## Data in this exercise
▼

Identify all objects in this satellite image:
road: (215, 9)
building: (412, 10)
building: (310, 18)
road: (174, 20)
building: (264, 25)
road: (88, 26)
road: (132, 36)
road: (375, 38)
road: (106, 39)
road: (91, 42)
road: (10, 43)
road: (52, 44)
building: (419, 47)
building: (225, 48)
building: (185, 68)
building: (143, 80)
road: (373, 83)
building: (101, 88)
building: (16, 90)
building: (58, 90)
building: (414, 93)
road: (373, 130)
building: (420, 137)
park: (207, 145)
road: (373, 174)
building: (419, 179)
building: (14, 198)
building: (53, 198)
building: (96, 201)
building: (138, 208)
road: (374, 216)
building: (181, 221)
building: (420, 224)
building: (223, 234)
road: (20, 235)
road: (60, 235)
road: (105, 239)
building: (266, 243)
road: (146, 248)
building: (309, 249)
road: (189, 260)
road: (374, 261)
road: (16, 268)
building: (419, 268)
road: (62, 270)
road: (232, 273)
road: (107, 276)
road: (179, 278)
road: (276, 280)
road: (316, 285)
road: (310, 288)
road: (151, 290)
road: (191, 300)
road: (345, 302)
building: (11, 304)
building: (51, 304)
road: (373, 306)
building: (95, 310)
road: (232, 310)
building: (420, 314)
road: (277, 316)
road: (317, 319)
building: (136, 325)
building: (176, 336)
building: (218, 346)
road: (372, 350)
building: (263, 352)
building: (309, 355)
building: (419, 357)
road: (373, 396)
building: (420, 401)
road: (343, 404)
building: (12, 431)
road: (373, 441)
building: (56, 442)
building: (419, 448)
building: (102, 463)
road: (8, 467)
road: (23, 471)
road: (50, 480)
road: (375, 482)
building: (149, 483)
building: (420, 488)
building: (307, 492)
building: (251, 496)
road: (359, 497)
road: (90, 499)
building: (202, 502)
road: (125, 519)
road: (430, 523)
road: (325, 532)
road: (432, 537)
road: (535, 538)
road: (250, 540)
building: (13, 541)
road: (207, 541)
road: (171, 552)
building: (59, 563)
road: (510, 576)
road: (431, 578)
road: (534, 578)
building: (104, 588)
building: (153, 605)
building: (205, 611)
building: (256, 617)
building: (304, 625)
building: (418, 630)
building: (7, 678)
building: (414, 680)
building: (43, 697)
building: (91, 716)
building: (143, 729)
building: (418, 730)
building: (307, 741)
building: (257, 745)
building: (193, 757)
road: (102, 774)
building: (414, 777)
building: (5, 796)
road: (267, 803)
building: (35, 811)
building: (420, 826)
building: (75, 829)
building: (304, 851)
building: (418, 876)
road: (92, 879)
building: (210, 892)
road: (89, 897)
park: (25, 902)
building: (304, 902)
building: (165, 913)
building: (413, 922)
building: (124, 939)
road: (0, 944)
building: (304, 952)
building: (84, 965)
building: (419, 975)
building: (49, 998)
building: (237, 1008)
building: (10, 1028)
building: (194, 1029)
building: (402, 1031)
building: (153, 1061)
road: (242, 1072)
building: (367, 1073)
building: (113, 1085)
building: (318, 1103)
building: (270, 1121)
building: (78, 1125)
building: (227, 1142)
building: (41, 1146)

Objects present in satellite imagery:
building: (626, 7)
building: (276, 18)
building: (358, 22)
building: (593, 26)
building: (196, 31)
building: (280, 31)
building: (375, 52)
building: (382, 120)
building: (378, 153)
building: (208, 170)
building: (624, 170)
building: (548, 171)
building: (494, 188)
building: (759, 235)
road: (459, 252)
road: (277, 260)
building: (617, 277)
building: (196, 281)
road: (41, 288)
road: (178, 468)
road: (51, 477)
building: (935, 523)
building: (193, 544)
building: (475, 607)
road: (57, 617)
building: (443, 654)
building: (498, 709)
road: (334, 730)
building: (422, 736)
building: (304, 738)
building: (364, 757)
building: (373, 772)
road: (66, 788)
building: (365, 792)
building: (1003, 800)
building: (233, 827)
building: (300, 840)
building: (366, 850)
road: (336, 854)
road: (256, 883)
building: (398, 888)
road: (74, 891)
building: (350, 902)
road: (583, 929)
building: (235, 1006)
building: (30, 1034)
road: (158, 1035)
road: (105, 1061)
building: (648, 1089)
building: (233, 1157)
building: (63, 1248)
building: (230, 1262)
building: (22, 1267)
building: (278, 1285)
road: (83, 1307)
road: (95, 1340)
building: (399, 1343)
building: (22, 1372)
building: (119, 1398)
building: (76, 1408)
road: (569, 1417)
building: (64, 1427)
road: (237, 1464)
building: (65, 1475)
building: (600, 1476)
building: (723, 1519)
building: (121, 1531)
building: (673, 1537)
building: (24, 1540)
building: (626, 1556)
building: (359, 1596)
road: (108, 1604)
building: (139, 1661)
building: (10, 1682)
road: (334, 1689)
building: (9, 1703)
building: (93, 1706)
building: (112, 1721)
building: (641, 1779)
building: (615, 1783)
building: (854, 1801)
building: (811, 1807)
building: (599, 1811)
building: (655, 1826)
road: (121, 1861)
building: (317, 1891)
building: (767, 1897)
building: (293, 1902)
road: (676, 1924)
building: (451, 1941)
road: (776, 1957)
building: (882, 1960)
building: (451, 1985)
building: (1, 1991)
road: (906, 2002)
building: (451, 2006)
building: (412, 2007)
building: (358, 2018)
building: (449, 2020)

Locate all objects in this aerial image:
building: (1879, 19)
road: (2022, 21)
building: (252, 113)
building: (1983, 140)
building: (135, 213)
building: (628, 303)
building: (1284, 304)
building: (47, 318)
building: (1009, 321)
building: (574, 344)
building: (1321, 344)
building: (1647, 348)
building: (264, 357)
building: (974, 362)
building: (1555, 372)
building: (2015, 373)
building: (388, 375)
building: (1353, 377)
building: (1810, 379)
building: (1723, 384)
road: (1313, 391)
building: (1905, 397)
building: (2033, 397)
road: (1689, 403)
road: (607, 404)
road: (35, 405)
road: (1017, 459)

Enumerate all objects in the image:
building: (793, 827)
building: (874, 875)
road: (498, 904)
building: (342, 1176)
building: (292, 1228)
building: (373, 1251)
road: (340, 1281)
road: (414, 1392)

▲

Retype the data. Keep every word as it stands.

Identify all objects in this satellite image:
road: (215, 9)
building: (412, 10)
building: (310, 18)
road: (174, 20)
building: (264, 25)
road: (88, 26)
road: (132, 36)
road: (375, 38)
road: (106, 39)
road: (91, 42)
road: (10, 43)
road: (52, 44)
building: (419, 47)
building: (225, 48)
building: (185, 68)
building: (143, 80)
road: (373, 83)
building: (101, 88)
building: (16, 90)
building: (58, 90)
building: (414, 93)
road: (373, 130)
building: (420, 137)
park: (207, 145)
road: (373, 174)
building: (419, 179)
building: (14, 198)
building: (53, 198)
building: (96, 201)
building: (138, 208)
road: (374, 216)
building: (181, 221)
building: (420, 224)
building: (223, 234)
road: (20, 235)
road: (60, 235)
road: (105, 239)
building: (266, 243)
road: (146, 248)
building: (309, 249)
road: (189, 260)
road: (374, 261)
road: (16, 268)
building: (419, 268)
road: (62, 270)
road: (232, 273)
road: (107, 276)
road: (179, 278)
road: (276, 280)
road: (316, 285)
road: (310, 288)
road: (151, 290)
road: (191, 300)
road: (345, 302)
building: (11, 304)
building: (51, 304)
road: (373, 306)
building: (95, 310)
road: (232, 310)
building: (420, 314)
road: (277, 316)
road: (317, 319)
building: (136, 325)
building: (176, 336)
building: (218, 346)
road: (372, 350)
building: (263, 352)
building: (309, 355)
building: (419, 357)
road: (373, 396)
building: (420, 401)
road: (343, 404)
building: (12, 431)
road: (373, 441)
building: (56, 442)
building: (419, 448)
building: (102, 463)
road: (8, 467)
road: (23, 471)
road: (50, 480)
road: (375, 482)
building: (149, 483)
building: (420, 488)
building: (307, 492)
building: (251, 496)
road: (359, 497)
road: (90, 499)
building: (202, 502)
road: (125, 519)
road: (430, 523)
road: (325, 532)
road: (432, 537)
road: (535, 538)
road: (250, 540)
building: (13, 541)
road: (207, 541)
road: (171, 552)
building: (59, 563)
road: (510, 576)
road: (431, 578)
road: (534, 578)
building: (104, 588)
building: (153, 605)
building: (205, 611)
building: (256, 617)
building: (304, 625)
building: (418, 630)
building: (7, 678)
building: (414, 680)
building: (43, 697)
building: (91, 716)
building: (143, 729)
building: (418, 730)
building: (307, 741)
building: (257, 745)
building: (193, 757)
road: (102, 774)
building: (414, 777)
building: (5, 796)
road: (267, 803)
building: (35, 811)
building: (420, 826)
building: (75, 829)
building: (304, 851)
building: (418, 876)
road: (92, 879)
building: (210, 892)
road: (89, 897)
park: (25, 902)
building: (304, 902)
building: (165, 913)
building: (413, 922)
building: (124, 939)
road: (0, 944)
building: (304, 952)
building: (84, 965)
building: (419, 975)
building: (49, 998)
building: (237, 1008)
building: (10, 1028)
building: (194, 1029)
building: (402, 1031)
building: (153, 1061)
road: (242, 1072)
building: (367, 1073)
building: (113, 1085)
building: (318, 1103)
building: (270, 1121)
building: (78, 1125)
building: (227, 1142)
building: (41, 1146)

Objects present in satellite imagery:
building: (626, 7)
building: (276, 18)
building: (358, 22)
building: (593, 26)
building: (196, 31)
building: (280, 31)
building: (375, 52)
building: (382, 120)
building: (378, 153)
building: (208, 170)
building: (624, 170)
building: (548, 171)
building: (494, 188)
building: (759, 235)
road: (459, 252)
road: (277, 260)
building: (617, 277)
building: (196, 281)
road: (41, 288)
road: (178, 468)
road: (51, 477)
building: (935, 523)
building: (193, 544)
building: (475, 607)
road: (57, 617)
building: (443, 654)
building: (498, 709)
road: (334, 730)
building: (422, 736)
building: (304, 738)
building: (364, 757)
building: (373, 772)
road: (66, 788)
building: (365, 792)
building: (1003, 800)
building: (233, 827)
building: (300, 840)
building: (366, 850)
road: (336, 854)
road: (256, 883)
building: (398, 888)
road: (74, 891)
building: (350, 902)
road: (583, 929)
building: (235, 1006)
building: (30, 1034)
road: (158, 1035)
road: (105, 1061)
building: (648, 1089)
building: (233, 1157)
building: (63, 1248)
building: (230, 1262)
building: (22, 1267)
building: (278, 1285)
road: (83, 1307)
road: (95, 1340)
building: (399, 1343)
building: (22, 1372)
building: (119, 1398)
building: (76, 1408)
road: (569, 1417)
building: (64, 1427)
road: (237, 1464)
building: (65, 1475)
building: (600, 1476)
building: (723, 1519)
building: (121, 1531)
building: (673, 1537)
building: (24, 1540)
building: (626, 1556)
building: (359, 1596)
road: (108, 1604)
building: (139, 1661)
building: (10, 1682)
road: (334, 1689)
building: (9, 1703)
building: (93, 1706)
building: (112, 1721)
building: (641, 1779)
building: (615, 1783)
building: (854, 1801)
building: (811, 1807)
building: (599, 1811)
building: (655, 1826)
road: (121, 1861)
building: (317, 1891)
building: (767, 1897)
building: (293, 1902)
road: (676, 1924)
building: (451, 1941)
road: (776, 1957)
building: (882, 1960)
building: (451, 1985)
building: (1, 1991)
road: (906, 2002)
building: (451, 2006)
building: (412, 2007)
building: (358, 2018)
building: (449, 2020)

Locate all objects in this aerial image:
building: (1879, 19)
road: (2022, 21)
building: (252, 113)
building: (1983, 140)
building: (135, 213)
building: (628, 303)
building: (1284, 304)
building: (47, 318)
building: (1009, 321)
building: (574, 344)
building: (1321, 344)
building: (1647, 348)
building: (264, 357)
building: (974, 362)
building: (1555, 372)
building: (2015, 373)
building: (388, 375)
building: (1353, 377)
building: (1810, 379)
building: (1723, 384)
road: (1313, 391)
building: (1905, 397)
building: (2033, 397)
road: (1689, 403)
road: (607, 404)
road: (35, 405)
road: (1017, 459)

Enumerate all objects in the image:
building: (793, 827)
building: (874, 875)
road: (498, 904)
building: (342, 1176)
building: (292, 1228)
building: (373, 1251)
road: (340, 1281)
road: (414, 1392)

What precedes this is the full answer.